Material provided:
....................

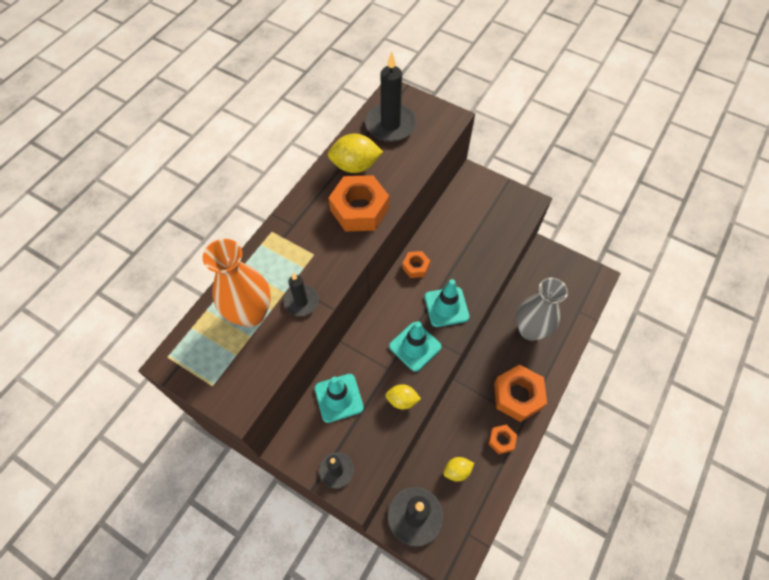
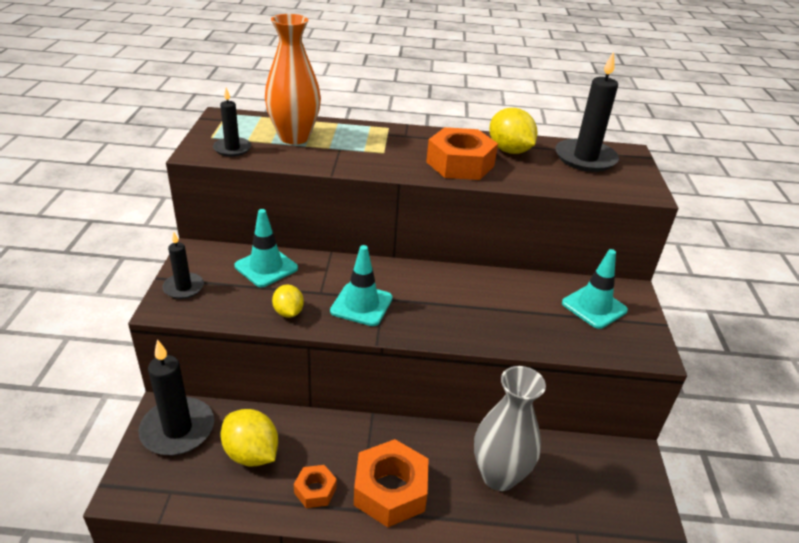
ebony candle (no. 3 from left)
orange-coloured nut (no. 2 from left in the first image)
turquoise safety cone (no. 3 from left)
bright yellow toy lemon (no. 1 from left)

....................

About this exercise:
Could you write out every line above exactly as it stands, with no images?

Expected answer:
ebony candle (no. 3 from left)
orange-coloured nut (no. 2 from left in the first image)
turquoise safety cone (no. 3 from left)
bright yellow toy lemon (no. 1 from left)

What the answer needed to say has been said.